» **EXERCISE INSTRUCTIONS**
Below are some records; state how many of their lines contain the word "diamond", and add nothing.

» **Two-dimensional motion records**

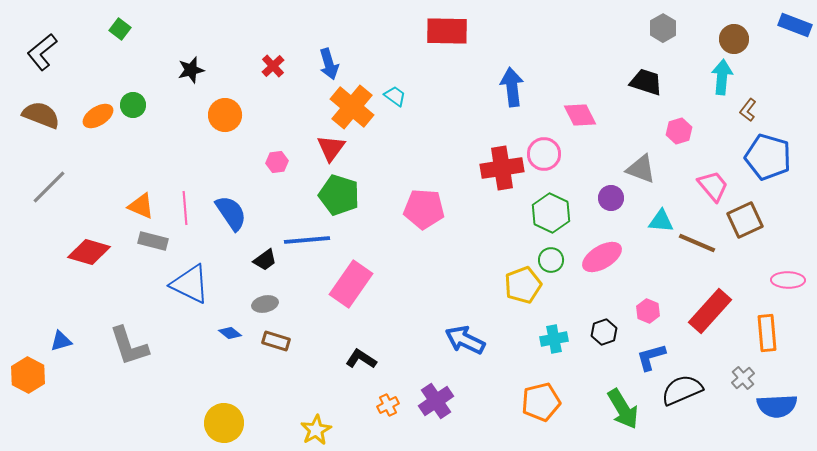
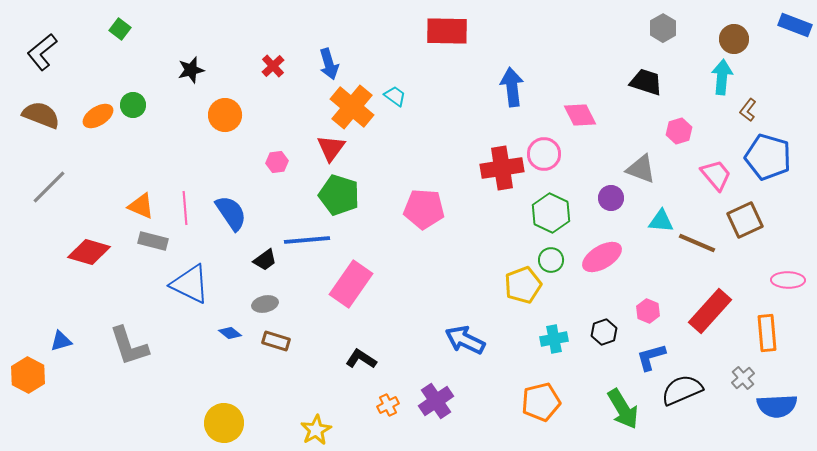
pink trapezoid at (713, 186): moved 3 px right, 11 px up
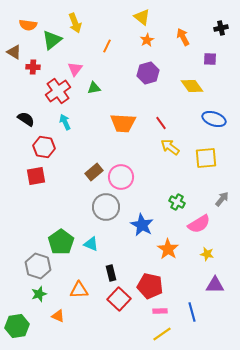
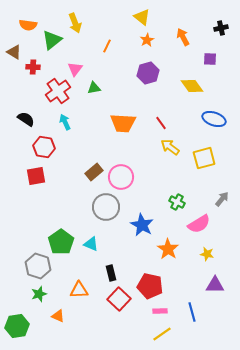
yellow square at (206, 158): moved 2 px left; rotated 10 degrees counterclockwise
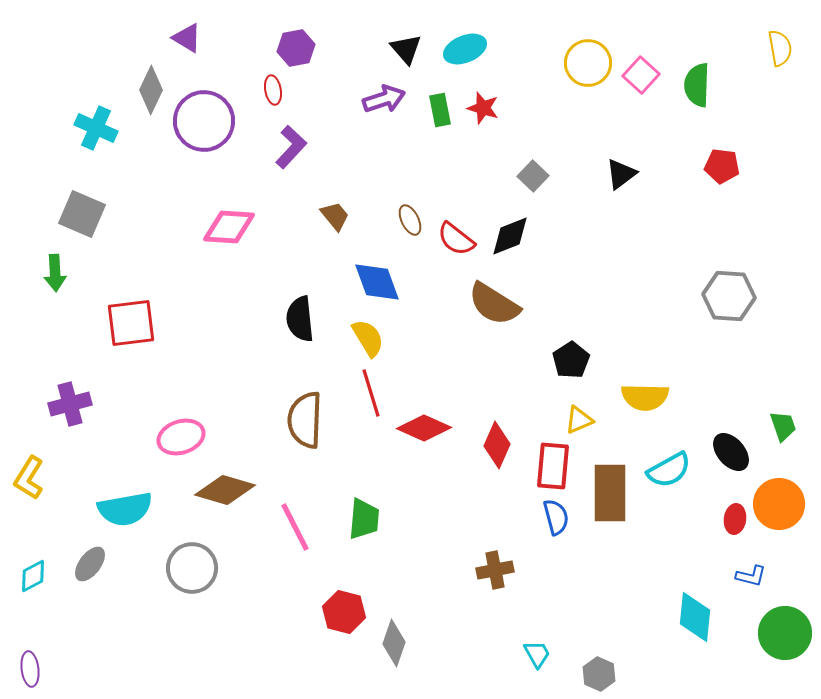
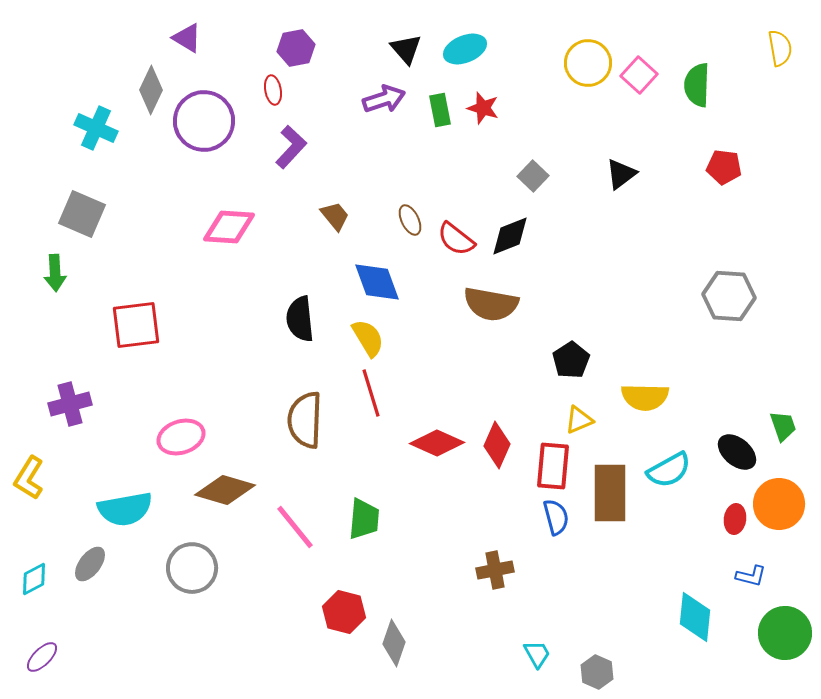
pink square at (641, 75): moved 2 px left
red pentagon at (722, 166): moved 2 px right, 1 px down
brown semicircle at (494, 304): moved 3 px left; rotated 22 degrees counterclockwise
red square at (131, 323): moved 5 px right, 2 px down
red diamond at (424, 428): moved 13 px right, 15 px down
black ellipse at (731, 452): moved 6 px right; rotated 9 degrees counterclockwise
pink line at (295, 527): rotated 12 degrees counterclockwise
cyan diamond at (33, 576): moved 1 px right, 3 px down
purple ellipse at (30, 669): moved 12 px right, 12 px up; rotated 52 degrees clockwise
gray hexagon at (599, 674): moved 2 px left, 2 px up
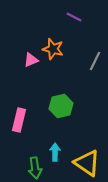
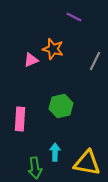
pink rectangle: moved 1 px right, 1 px up; rotated 10 degrees counterclockwise
yellow triangle: rotated 24 degrees counterclockwise
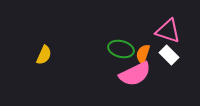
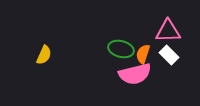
pink triangle: rotated 20 degrees counterclockwise
pink semicircle: rotated 12 degrees clockwise
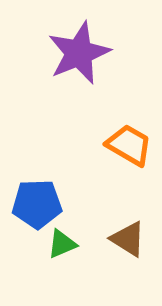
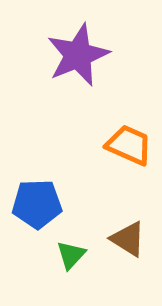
purple star: moved 1 px left, 2 px down
orange trapezoid: rotated 6 degrees counterclockwise
green triangle: moved 9 px right, 11 px down; rotated 24 degrees counterclockwise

» **TASK RESULT**
2